**Task statement**. Turn the listing below into a numbered list with one line per item, and leave out any blank lines.

**Items**.
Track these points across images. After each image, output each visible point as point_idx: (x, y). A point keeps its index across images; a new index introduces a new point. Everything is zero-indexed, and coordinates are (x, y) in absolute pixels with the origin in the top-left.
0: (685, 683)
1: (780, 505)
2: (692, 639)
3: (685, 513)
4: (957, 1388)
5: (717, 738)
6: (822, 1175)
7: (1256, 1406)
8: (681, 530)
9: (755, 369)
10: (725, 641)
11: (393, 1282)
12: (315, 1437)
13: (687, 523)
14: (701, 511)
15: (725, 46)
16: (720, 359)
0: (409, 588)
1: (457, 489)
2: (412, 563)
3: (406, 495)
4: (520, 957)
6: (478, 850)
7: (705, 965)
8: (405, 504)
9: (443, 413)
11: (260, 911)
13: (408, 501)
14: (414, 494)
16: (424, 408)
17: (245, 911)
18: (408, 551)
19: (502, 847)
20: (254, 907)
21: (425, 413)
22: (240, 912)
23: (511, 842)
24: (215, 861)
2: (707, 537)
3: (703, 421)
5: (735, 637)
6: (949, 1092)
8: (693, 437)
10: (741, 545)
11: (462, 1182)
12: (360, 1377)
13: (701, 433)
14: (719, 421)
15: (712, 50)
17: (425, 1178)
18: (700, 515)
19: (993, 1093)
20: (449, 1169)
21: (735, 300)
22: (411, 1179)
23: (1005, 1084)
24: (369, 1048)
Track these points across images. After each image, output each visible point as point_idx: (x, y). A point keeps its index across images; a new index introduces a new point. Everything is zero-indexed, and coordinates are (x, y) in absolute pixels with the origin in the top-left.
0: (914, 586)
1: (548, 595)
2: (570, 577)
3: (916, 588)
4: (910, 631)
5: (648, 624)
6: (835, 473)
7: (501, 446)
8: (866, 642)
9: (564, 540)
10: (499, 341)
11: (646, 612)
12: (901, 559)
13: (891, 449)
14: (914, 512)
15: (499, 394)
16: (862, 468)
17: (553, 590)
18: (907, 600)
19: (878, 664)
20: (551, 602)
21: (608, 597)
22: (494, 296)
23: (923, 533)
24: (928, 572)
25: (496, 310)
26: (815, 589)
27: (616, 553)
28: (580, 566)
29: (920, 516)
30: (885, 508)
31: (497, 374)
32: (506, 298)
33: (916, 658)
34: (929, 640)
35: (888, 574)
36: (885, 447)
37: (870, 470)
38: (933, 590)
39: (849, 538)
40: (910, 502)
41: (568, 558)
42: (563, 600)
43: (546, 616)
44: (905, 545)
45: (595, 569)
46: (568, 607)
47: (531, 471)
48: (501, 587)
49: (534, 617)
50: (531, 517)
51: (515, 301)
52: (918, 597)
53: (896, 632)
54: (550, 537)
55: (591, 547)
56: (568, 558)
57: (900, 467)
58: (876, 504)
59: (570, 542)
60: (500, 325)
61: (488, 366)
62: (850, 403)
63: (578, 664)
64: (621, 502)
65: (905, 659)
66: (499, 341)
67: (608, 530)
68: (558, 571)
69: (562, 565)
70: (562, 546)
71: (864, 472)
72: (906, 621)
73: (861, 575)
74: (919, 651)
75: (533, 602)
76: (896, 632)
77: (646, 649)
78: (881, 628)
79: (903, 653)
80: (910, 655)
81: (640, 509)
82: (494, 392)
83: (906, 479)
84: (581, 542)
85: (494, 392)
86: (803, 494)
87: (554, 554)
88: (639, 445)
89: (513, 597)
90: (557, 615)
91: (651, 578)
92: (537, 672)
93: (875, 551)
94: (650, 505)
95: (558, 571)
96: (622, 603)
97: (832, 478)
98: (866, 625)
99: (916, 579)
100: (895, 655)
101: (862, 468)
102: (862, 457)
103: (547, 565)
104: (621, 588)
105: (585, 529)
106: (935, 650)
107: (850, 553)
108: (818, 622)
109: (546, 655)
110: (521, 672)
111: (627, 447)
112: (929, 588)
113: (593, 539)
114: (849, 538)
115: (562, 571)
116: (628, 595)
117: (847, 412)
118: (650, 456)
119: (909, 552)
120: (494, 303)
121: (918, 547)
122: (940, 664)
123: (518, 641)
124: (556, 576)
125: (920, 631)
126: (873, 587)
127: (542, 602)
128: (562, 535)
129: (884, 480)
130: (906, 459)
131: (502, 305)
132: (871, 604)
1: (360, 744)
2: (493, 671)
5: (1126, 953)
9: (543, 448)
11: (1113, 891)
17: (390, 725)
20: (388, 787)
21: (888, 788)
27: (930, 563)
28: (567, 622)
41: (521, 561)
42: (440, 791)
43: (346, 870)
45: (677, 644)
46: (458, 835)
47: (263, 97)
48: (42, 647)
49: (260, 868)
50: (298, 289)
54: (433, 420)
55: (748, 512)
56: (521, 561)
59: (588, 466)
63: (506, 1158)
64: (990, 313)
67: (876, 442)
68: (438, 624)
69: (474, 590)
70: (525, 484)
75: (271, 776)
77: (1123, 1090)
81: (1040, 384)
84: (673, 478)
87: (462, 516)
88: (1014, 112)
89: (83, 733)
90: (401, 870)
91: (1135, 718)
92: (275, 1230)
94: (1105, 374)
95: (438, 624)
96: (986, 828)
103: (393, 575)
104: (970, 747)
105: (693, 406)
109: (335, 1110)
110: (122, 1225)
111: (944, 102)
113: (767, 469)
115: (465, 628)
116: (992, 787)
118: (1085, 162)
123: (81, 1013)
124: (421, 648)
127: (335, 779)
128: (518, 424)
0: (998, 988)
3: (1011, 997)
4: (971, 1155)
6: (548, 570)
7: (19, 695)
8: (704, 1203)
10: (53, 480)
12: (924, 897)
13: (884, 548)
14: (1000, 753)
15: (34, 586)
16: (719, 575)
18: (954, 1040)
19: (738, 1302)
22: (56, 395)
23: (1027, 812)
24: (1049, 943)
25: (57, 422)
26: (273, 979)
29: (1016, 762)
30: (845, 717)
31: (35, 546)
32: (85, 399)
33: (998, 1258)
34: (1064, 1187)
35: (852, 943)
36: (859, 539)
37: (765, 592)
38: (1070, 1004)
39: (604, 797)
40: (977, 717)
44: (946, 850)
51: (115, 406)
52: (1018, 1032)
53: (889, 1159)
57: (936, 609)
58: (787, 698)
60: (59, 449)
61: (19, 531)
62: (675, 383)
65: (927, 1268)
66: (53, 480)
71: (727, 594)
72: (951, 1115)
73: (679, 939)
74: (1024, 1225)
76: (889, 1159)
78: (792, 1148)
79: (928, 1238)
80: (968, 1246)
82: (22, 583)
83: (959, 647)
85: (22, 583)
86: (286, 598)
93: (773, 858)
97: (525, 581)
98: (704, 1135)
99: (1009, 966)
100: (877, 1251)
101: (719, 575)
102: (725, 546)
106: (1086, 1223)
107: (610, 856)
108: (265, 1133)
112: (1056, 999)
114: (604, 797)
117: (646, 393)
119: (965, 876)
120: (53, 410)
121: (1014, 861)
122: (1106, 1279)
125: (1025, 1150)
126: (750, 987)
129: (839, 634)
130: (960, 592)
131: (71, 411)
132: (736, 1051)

**Expected answer**.
1. Track these points across images. After each image, output each visible point as point_idx: (x, y). A point keeps its index across images; a new index introduces a new point. Everything is zero-indexed, and coordinates are (x, y) in absolute pixels with the origin in the top-left.
2. 0: (685, 683)
3. 1: (780, 505)
4. 2: (692, 639)
5. 3: (685, 513)
6. 4: (957, 1388)
7. 5: (717, 738)
8. 6: (822, 1175)
9. 7: (1256, 1406)
10. 8: (681, 530)
11. 9: (755, 369)
12. 10: (725, 641)
13. 11: (393, 1282)
14. 12: (315, 1437)
15. 13: (687, 523)
16. 14: (701, 511)
17. 15: (725, 46)
18. 16: (720, 359)
19. 0: (409, 588)
20. 1: (457, 489)
21. 2: (412, 563)
22. 3: (406, 495)
23. 4: (520, 957)
24. 6: (478, 850)
25. 7: (705, 965)
26. 8: (405, 504)
27. 9: (443, 413)
28. 11: (260, 911)
29. 13: (408, 501)
30. 14: (414, 494)
31. 16: (424, 408)
32. 17: (245, 911)
33. 18: (408, 551)
34. 19: (502, 847)
35. 20: (254, 907)
36. 21: (425, 413)
37. 22: (240, 912)
38. 23: (511, 842)
39. 24: (215, 861)
40. 2: (707, 537)
41. 3: (703, 421)
42. 5: (735, 637)
43. 6: (949, 1092)
44. 8: (693, 437)
45. 10: (741, 545)
46. 11: (462, 1182)
47. 12: (360, 1377)
48. 13: (701, 433)
49. 14: (719, 421)
50. 15: (712, 50)
51. 17: (425, 1178)
52. 18: (700, 515)
53. 19: (993, 1093)
54. 20: (449, 1169)
55. 21: (735, 300)
56. 22: (411, 1179)
57. 23: (1005, 1084)
58. 24: (369, 1048)
59. Track these points across images. After each image, output each visible point as point_idx: (x, y). A point keeps its index across images; a new index introduces a new point. Everything is zero-indexed, and coordinates are (x, y) in absolute pixels with the origin in the top-left.
60. 0: (914, 586)
61. 1: (548, 595)
62. 2: (570, 577)
63. 3: (916, 588)
64. 4: (910, 631)
65. 5: (648, 624)
66. 6: (835, 473)
67. 7: (501, 446)
68. 8: (866, 642)
69. 9: (564, 540)
70. 10: (499, 341)
71. 11: (646, 612)
72. 12: (901, 559)
73. 13: (891, 449)
74. 14: (914, 512)
75. 15: (499, 394)
76. 16: (862, 468)
77. 17: (553, 590)
78. 18: (907, 600)
79. 19: (878, 664)
80. 20: (551, 602)
81. 21: (608, 597)
82. 22: (494, 296)
83. 23: (923, 533)
84. 24: (928, 572)
85. 25: (496, 310)
86. 26: (815, 589)
87. 27: (616, 553)
88. 28: (580, 566)
89. 29: (920, 516)
90. 30: (885, 508)
91. 31: (497, 374)
92. 32: (506, 298)
93. 33: (916, 658)
94. 34: (929, 640)
95. 35: (888, 574)
96. 36: (885, 447)
97. 37: (870, 470)
98. 38: (933, 590)
99. 39: (849, 538)
100. 40: (910, 502)
101. 41: (568, 558)
102. 42: (563, 600)
103. 43: (546, 616)
104. 44: (905, 545)
105. 45: (595, 569)
106. 46: (568, 607)
107. 47: (531, 471)
108. 48: (501, 587)
109. 49: (534, 617)
110. 50: (531, 517)
111. 51: (515, 301)
112. 52: (918, 597)
113. 53: (896, 632)
114. 54: (550, 537)
115. 55: (591, 547)
116. 56: (568, 558)
117. 57: (900, 467)
118. 58: (876, 504)
119. 59: (570, 542)
120. 60: (500, 325)
121. 61: (488, 366)
122. 62: (850, 403)
123. 63: (578, 664)
124. 64: (621, 502)
125. 65: (905, 659)
126. 66: (499, 341)
127. 67: (608, 530)
128. 68: (558, 571)
129. 69: (562, 565)
130. 70: (562, 546)
131. 71: (864, 472)
132. 72: (906, 621)
133. 73: (861, 575)
134. 74: (919, 651)
135. 75: (533, 602)
136. 76: (896, 632)
137. 77: (646, 649)
138. 78: (881, 628)
139. 79: (903, 653)
140. 80: (910, 655)
141. 81: (640, 509)
142. 82: (494, 392)
143. 83: (906, 479)
144. 84: (581, 542)
145. 85: (494, 392)
146. 86: (803, 494)
147. 87: (554, 554)
148. 88: (639, 445)
149. 89: (513, 597)
150. 90: (557, 615)
151. 91: (651, 578)
152. 92: (537, 672)
153. 93: (875, 551)
154. 94: (650, 505)
155. 95: (558, 571)
156. 96: (622, 603)
157. 97: (832, 478)
158. 98: (866, 625)
159. 99: (916, 579)
160. 100: (895, 655)
161. 101: (862, 468)
162. 102: (862, 457)
163. 103: (547, 565)
164. 104: (621, 588)
165. 105: (585, 529)
166. 106: (935, 650)
167. 107: (850, 553)
168. 108: (818, 622)
169. 109: (546, 655)
170. 110: (521, 672)
171. 111: (627, 447)
172. 112: (929, 588)
173. 113: (593, 539)
174. 114: (849, 538)
175. 115: (562, 571)
176. 116: (628, 595)
177. 117: (847, 412)
178. 118: (650, 456)
179. 119: (909, 552)
180. 120: (494, 303)
181. 121: (918, 547)
182. 122: (940, 664)
183. 123: (518, 641)
184. 124: (556, 576)
185. 125: (920, 631)
186. 126: (873, 587)
187. 127: (542, 602)
188. 128: (562, 535)
189. 129: (884, 480)
190. 130: (906, 459)
191. 131: (502, 305)
192. 132: (871, 604)
193. 1: (360, 744)
194. 2: (493, 671)
195. 5: (1126, 953)
196. 9: (543, 448)
197. 11: (1113, 891)
198. 17: (390, 725)
199. 20: (388, 787)
200. 21: (888, 788)
201. 27: (930, 563)
202. 28: (567, 622)
203. 41: (521, 561)
204. 42: (440, 791)
205. 43: (346, 870)
206. 45: (677, 644)
207. 46: (458, 835)
208. 47: (263, 97)
209. 48: (42, 647)
210. 49: (260, 868)
211. 50: (298, 289)
212. 54: (433, 420)
213. 55: (748, 512)
214. 56: (521, 561)
215. 59: (588, 466)
216. 63: (506, 1158)
217. 64: (990, 313)
218. 67: (876, 442)
219. 68: (438, 624)
220. 69: (474, 590)
221. 70: (525, 484)
222. 75: (271, 776)
223. 77: (1123, 1090)
224. 81: (1040, 384)
225. 84: (673, 478)
226. 87: (462, 516)
227. 88: (1014, 112)
228. 89: (83, 733)
229. 90: (401, 870)
230. 91: (1135, 718)
231. 92: (275, 1230)
232. 94: (1105, 374)
233. 95: (438, 624)
234. 96: (986, 828)
235. 103: (393, 575)
236. 104: (970, 747)
237. 105: (693, 406)
238. 109: (335, 1110)
239. 110: (122, 1225)
240. 111: (944, 102)
241. 113: (767, 469)
242. 115: (465, 628)
243. 116: (992, 787)
244. 118: (1085, 162)
245. 123: (81, 1013)
246. 124: (421, 648)
247. 127: (335, 779)
248. 128: (518, 424)
249. 0: (998, 988)
250. 3: (1011, 997)
251. 4: (971, 1155)
252. 6: (548, 570)
253. 7: (19, 695)
254. 8: (704, 1203)
255. 10: (53, 480)
256. 12: (924, 897)
257. 13: (884, 548)
258. 14: (1000, 753)
259. 15: (34, 586)
260. 16: (719, 575)
261. 18: (954, 1040)
262. 19: (738, 1302)
263. 22: (56, 395)
264. 23: (1027, 812)
265. 24: (1049, 943)
266. 25: (57, 422)
267. 26: (273, 979)
268. 29: (1016, 762)
269. 30: (845, 717)
270. 31: (35, 546)
271. 32: (85, 399)
272. 33: (998, 1258)
273. 34: (1064, 1187)
274. 35: (852, 943)
275. 36: (859, 539)
276. 37: (765, 592)
277. 38: (1070, 1004)
278. 39: (604, 797)
279. 40: (977, 717)
280. 44: (946, 850)
281. 51: (115, 406)
282. 52: (1018, 1032)
283. 53: (889, 1159)
284. 57: (936, 609)
285. 58: (787, 698)
286. 60: (59, 449)
287. 61: (19, 531)
288. 62: (675, 383)
289. 65: (927, 1268)
290. 66: (53, 480)
291. 71: (727, 594)
292. 72: (951, 1115)
293. 73: (679, 939)
294. 74: (1024, 1225)
295. 76: (889, 1159)
296. 78: (792, 1148)
297. 79: (928, 1238)
298. 80: (968, 1246)
299. 82: (22, 583)
300. 83: (959, 647)
301. 85: (22, 583)
302. 86: (286, 598)
303. 93: (773, 858)
304. 97: (525, 581)
305. 98: (704, 1135)
306. 99: (1009, 966)
307. 100: (877, 1251)
308. 101: (719, 575)
309. 102: (725, 546)
310. 106: (1086, 1223)
311. 107: (610, 856)
312. 108: (265, 1133)
313. 112: (1056, 999)
314. 114: (604, 797)
315. 117: (646, 393)
316. 119: (965, 876)
317. 120: (53, 410)
318. 121: (1014, 861)
319. 122: (1106, 1279)
320. 125: (1025, 1150)
321. 126: (750, 987)
322. 129: (839, 634)
323. 130: (960, 592)
324. 131: (71, 411)
325. 132: (736, 1051)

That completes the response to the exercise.